The data.
☆ ☆ ☆ ☆ ☆ ☆ ☆
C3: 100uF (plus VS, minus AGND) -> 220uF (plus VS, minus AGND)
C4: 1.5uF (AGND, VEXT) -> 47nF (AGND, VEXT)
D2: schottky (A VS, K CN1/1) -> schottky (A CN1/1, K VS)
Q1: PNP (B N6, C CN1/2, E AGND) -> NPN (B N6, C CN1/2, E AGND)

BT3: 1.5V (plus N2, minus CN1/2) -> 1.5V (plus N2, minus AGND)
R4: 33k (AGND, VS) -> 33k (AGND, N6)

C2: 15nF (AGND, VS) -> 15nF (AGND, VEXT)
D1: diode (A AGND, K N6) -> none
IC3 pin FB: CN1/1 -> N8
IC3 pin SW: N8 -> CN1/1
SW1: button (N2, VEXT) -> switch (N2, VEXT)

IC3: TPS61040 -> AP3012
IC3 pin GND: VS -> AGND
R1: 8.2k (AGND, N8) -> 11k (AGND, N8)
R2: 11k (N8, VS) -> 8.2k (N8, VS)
☆ ☆ ☆ ☆ ☆ ☆ ☆
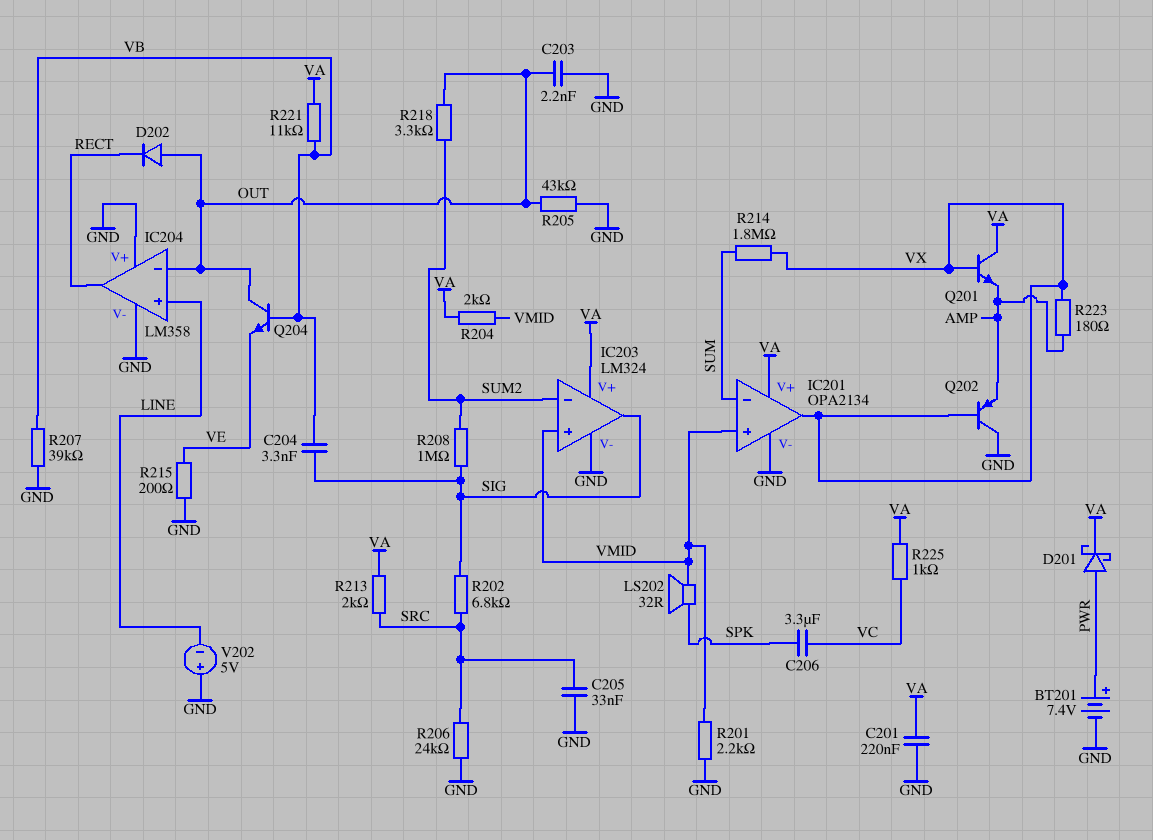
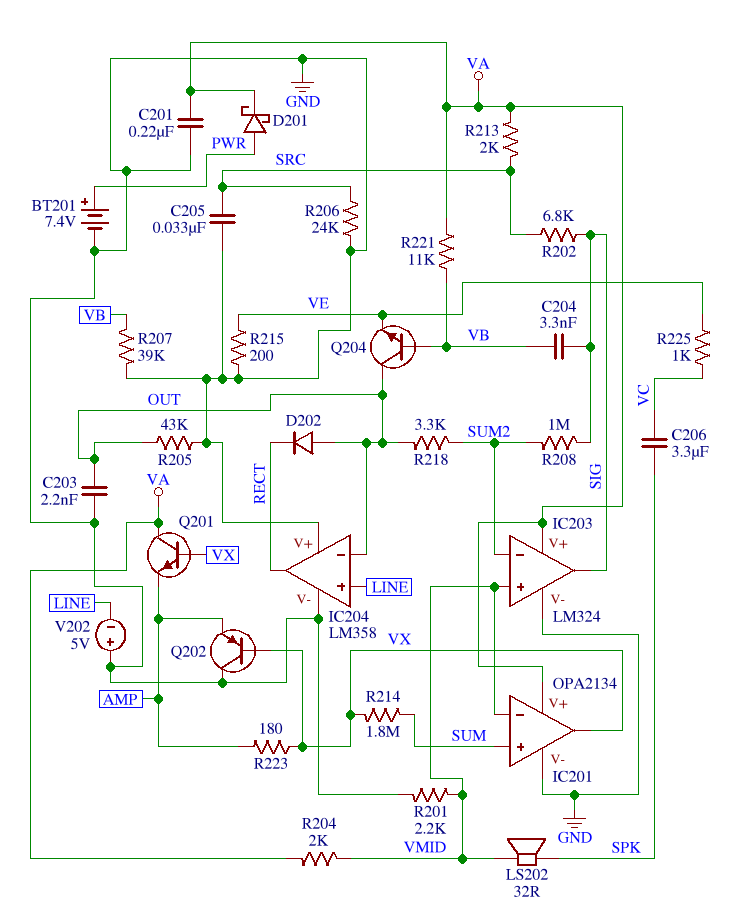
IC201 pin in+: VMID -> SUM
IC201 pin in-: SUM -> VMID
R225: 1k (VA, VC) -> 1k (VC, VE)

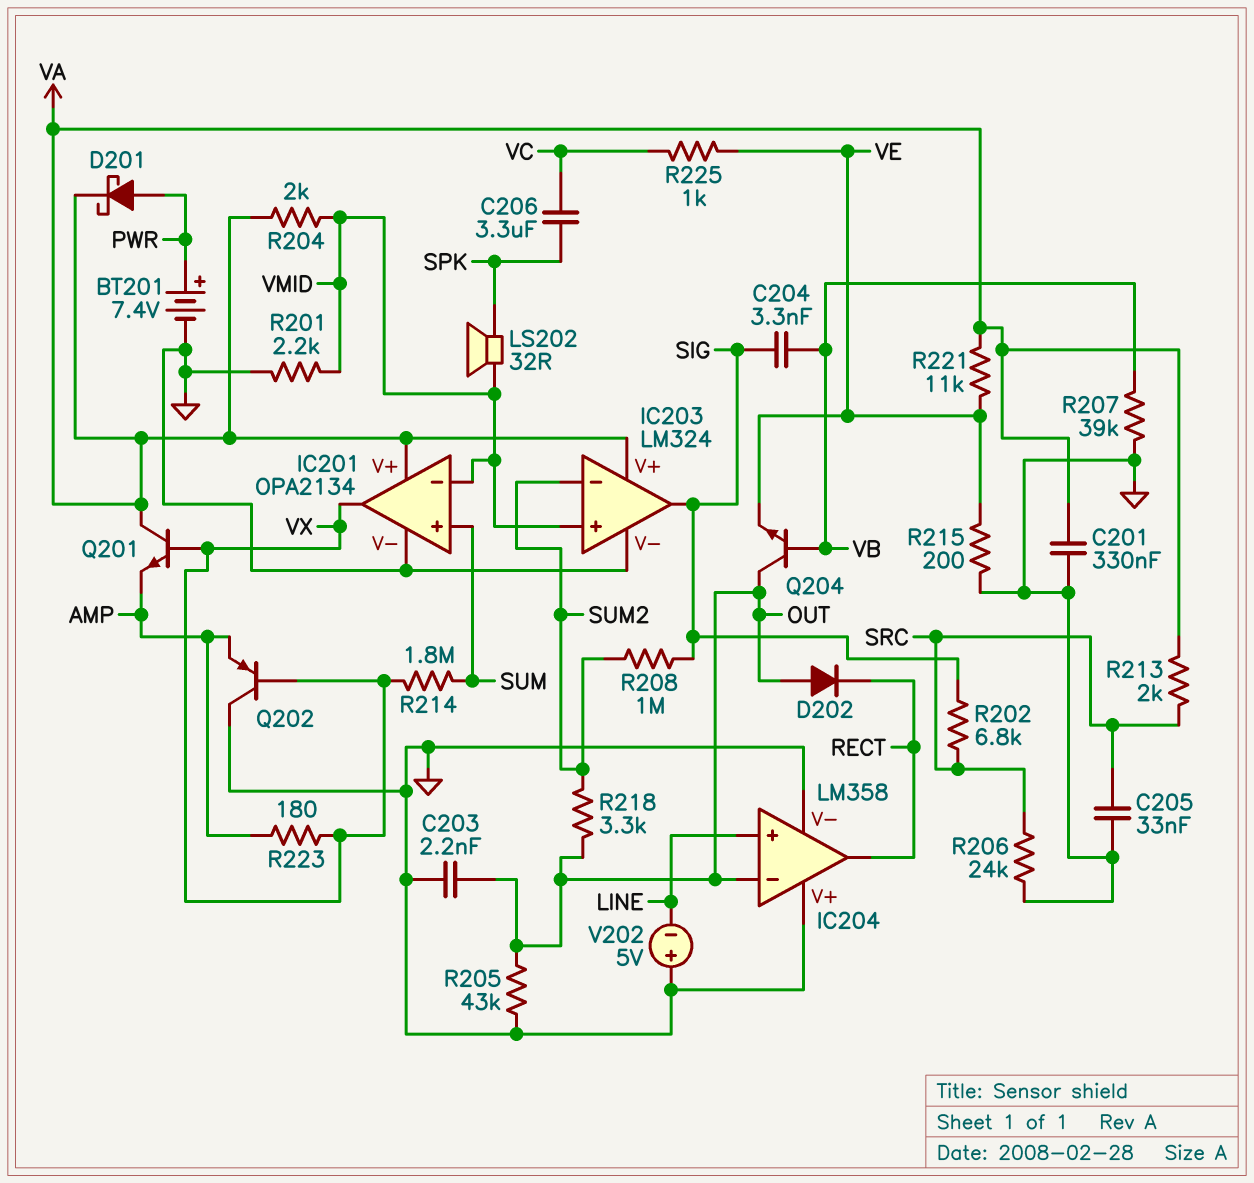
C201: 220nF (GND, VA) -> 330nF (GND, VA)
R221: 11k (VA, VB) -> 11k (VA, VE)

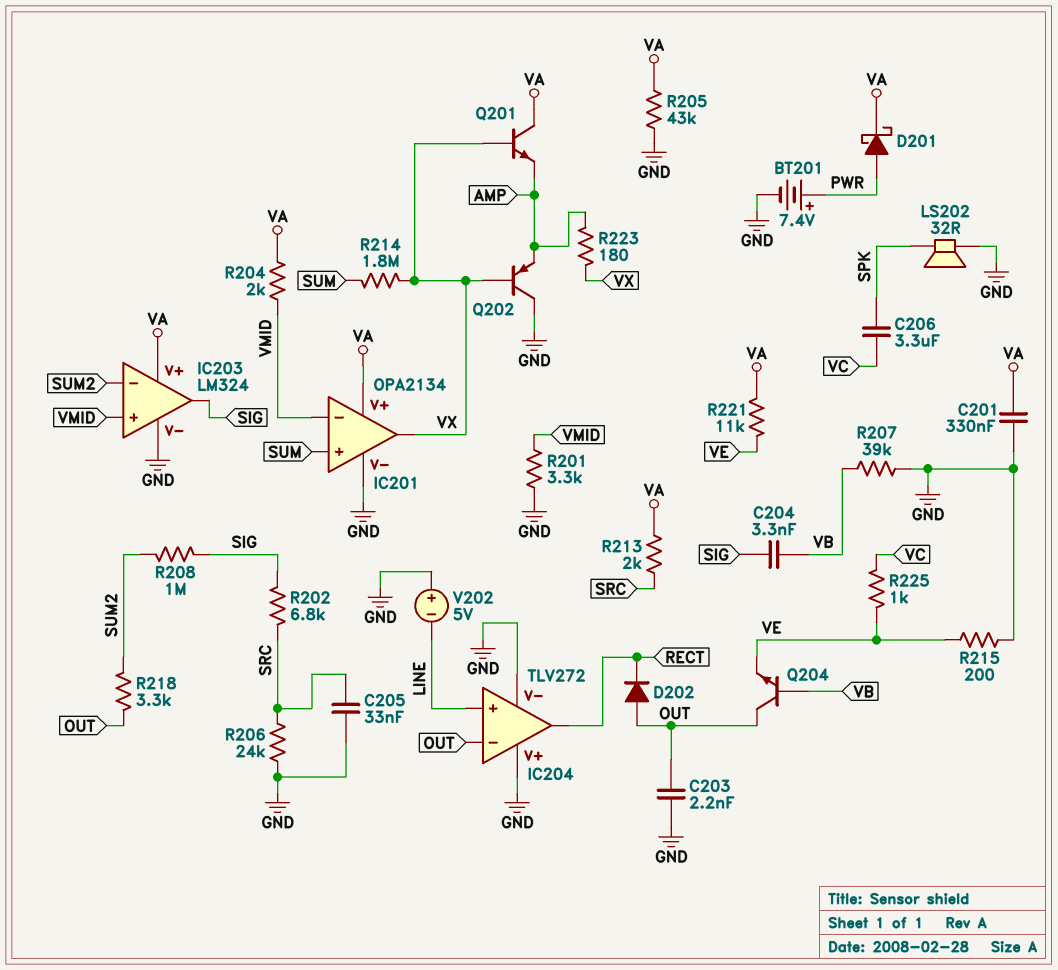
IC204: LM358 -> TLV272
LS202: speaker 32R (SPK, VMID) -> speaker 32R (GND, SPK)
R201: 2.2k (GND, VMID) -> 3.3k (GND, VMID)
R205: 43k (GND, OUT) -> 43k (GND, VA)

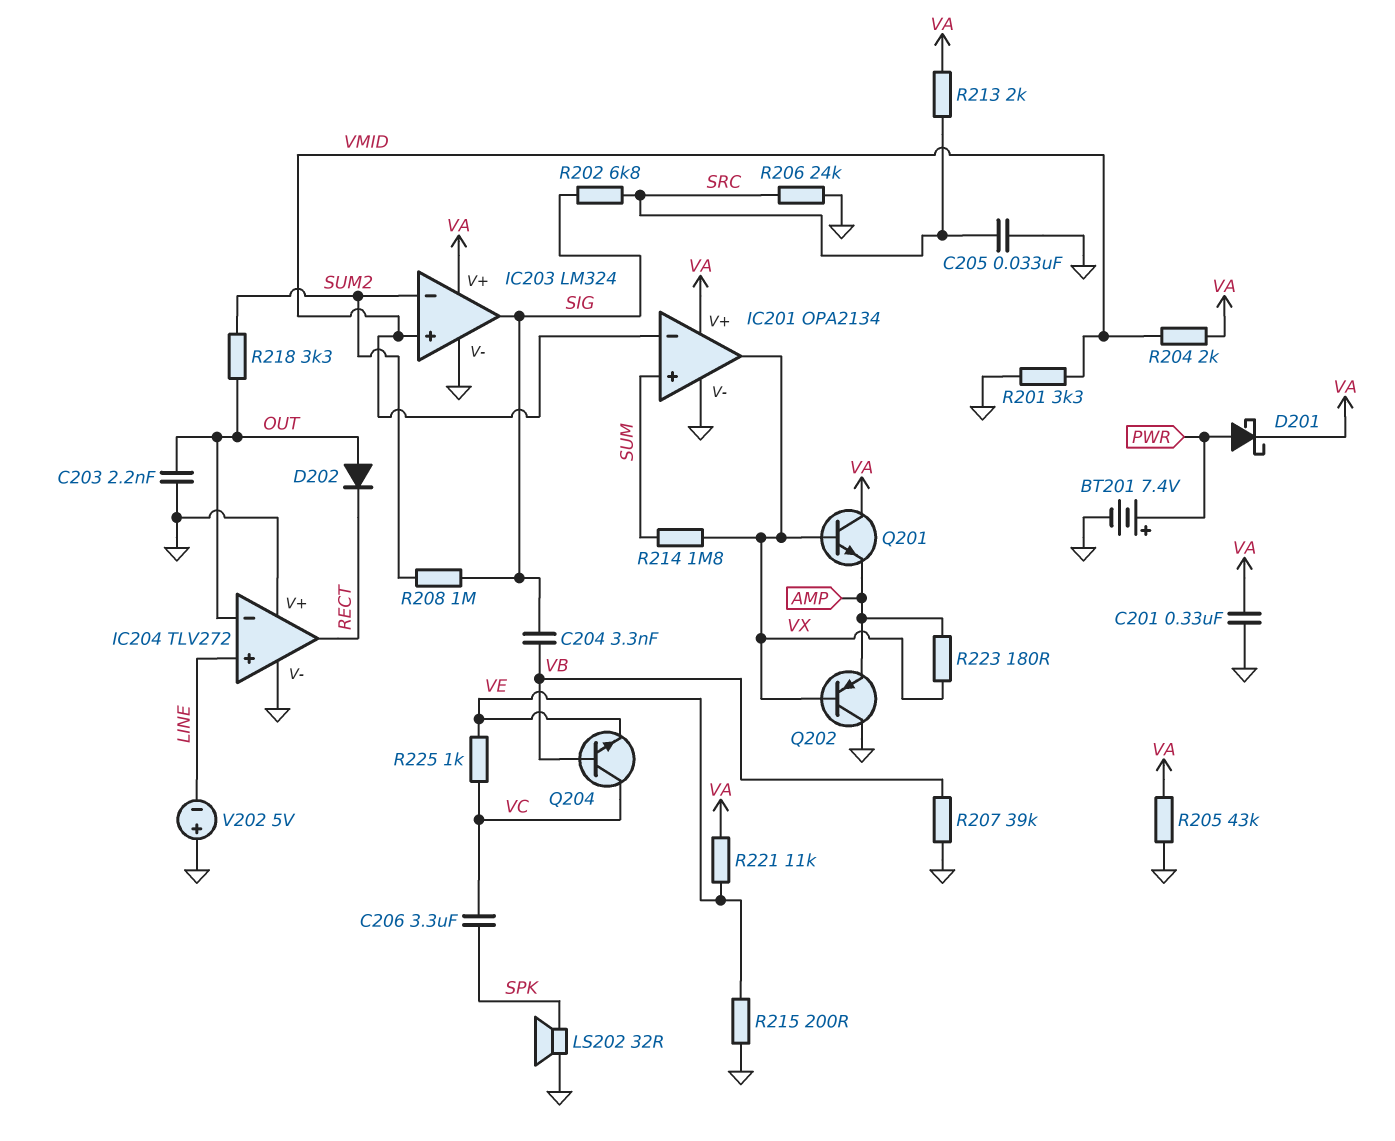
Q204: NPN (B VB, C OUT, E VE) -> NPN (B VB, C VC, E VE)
☆ ☆ ☆ ☆ ☆ ☆ ☆
What needs to be done. Above are some entries; copy exactly the lines from the line with "IC201 pin in-: SUM -> VMID" through the line with "Q204: NPN (B", both included, but none of the pictures.

Completed exercise.
IC201 pin in-: SUM -> VMID
R225: 1k (VA, VC) -> 1k (VC, VE)

C201: 220nF (GND, VA) -> 330nF (GND, VA)
R221: 11k (VA, VB) -> 11k (VA, VE)

IC204: LM358 -> TLV272
LS202: speaker 32R (SPK, VMID) -> speaker 32R (GND, SPK)
R201: 2.2k (GND, VMID) -> 3.3k (GND, VMID)
R205: 43k (GND, OUT) -> 43k (GND, VA)

Q204: NPN (B VB, C OUT, E VE) -> NPN (B VB, C VC, E VE)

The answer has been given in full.